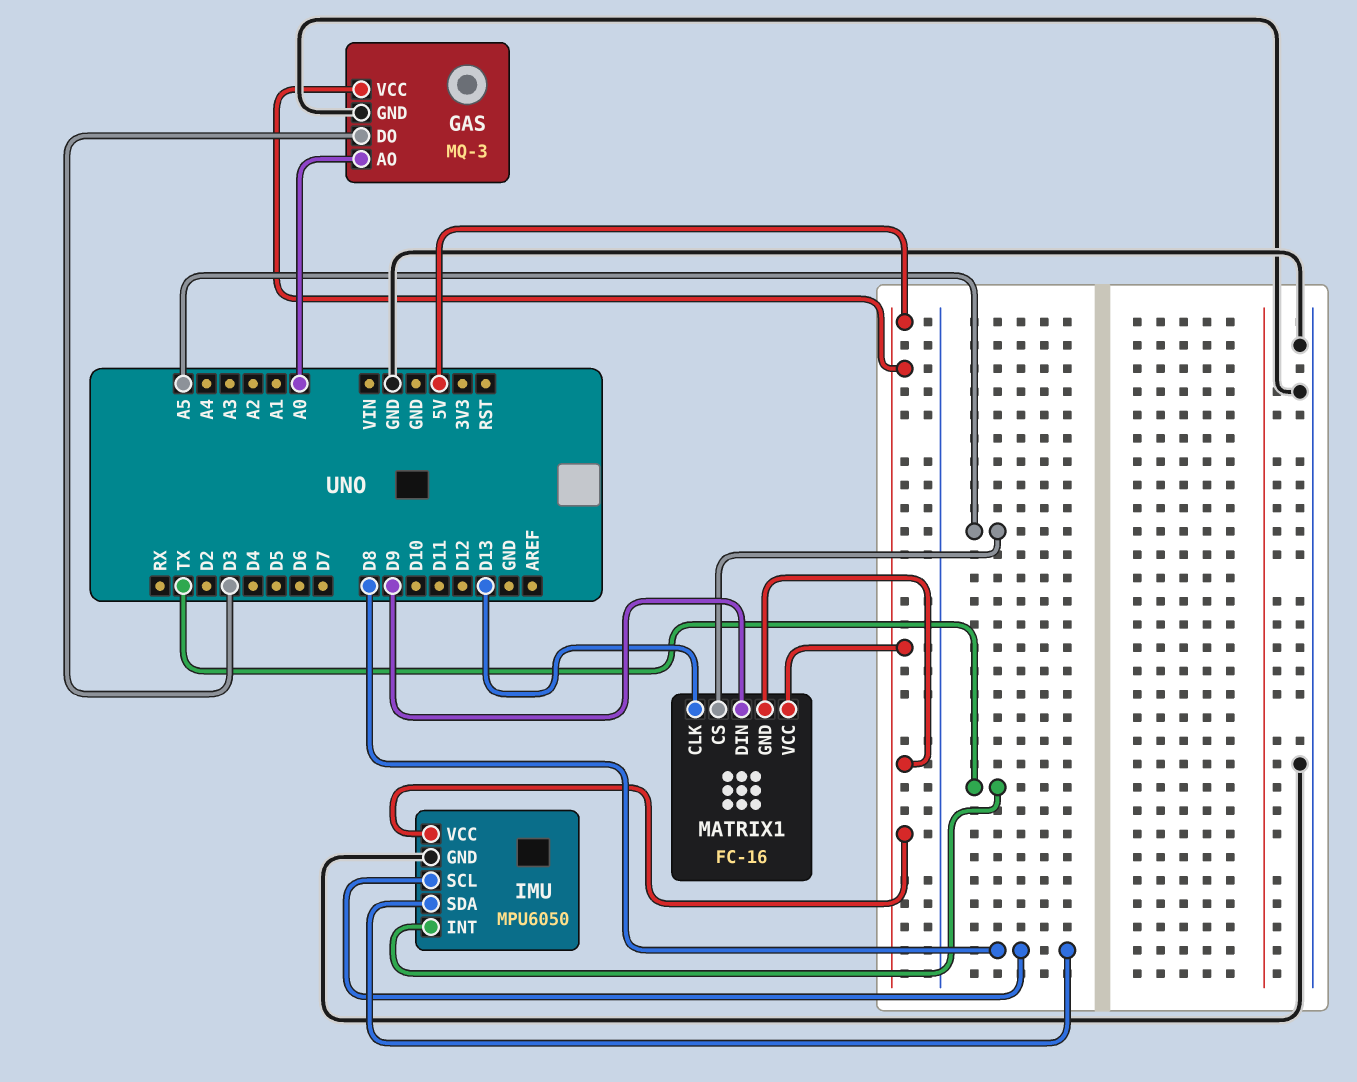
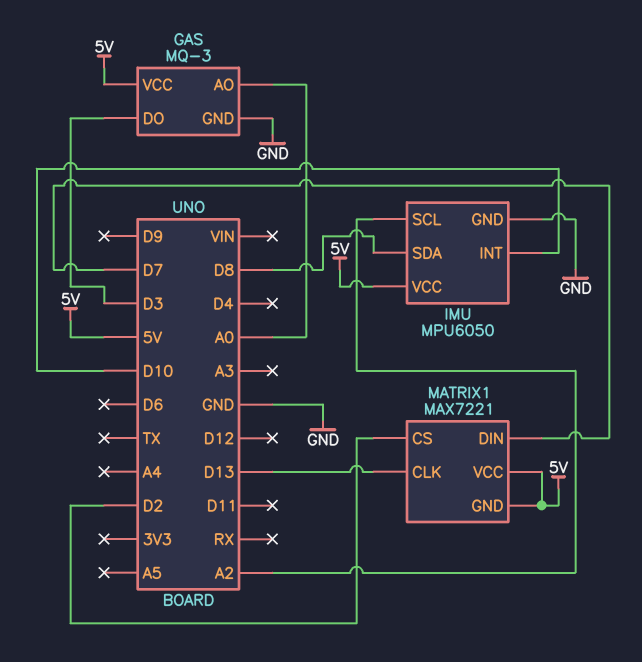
IMU pin INT: TX -> D10
IMU pin SCL: D8 -> A2
MATRIX1: FC-16 -> MAX7221
MATRIX1 pin CS: A5 -> D2
MATRIX1 pin DIN: D9 -> D7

---------------

* [DESCRIPTION OF THE TASK]: For this exercise, transcribe the entries verbatim and skip all pictures.

* [WRITTEN ANSWER]:
IMU pin INT: TX -> D10
IMU pin SCL: D8 -> A2
MATRIX1: FC-16 -> MAX7221
MATRIX1 pin CS: A5 -> D2
MATRIX1 pin DIN: D9 -> D7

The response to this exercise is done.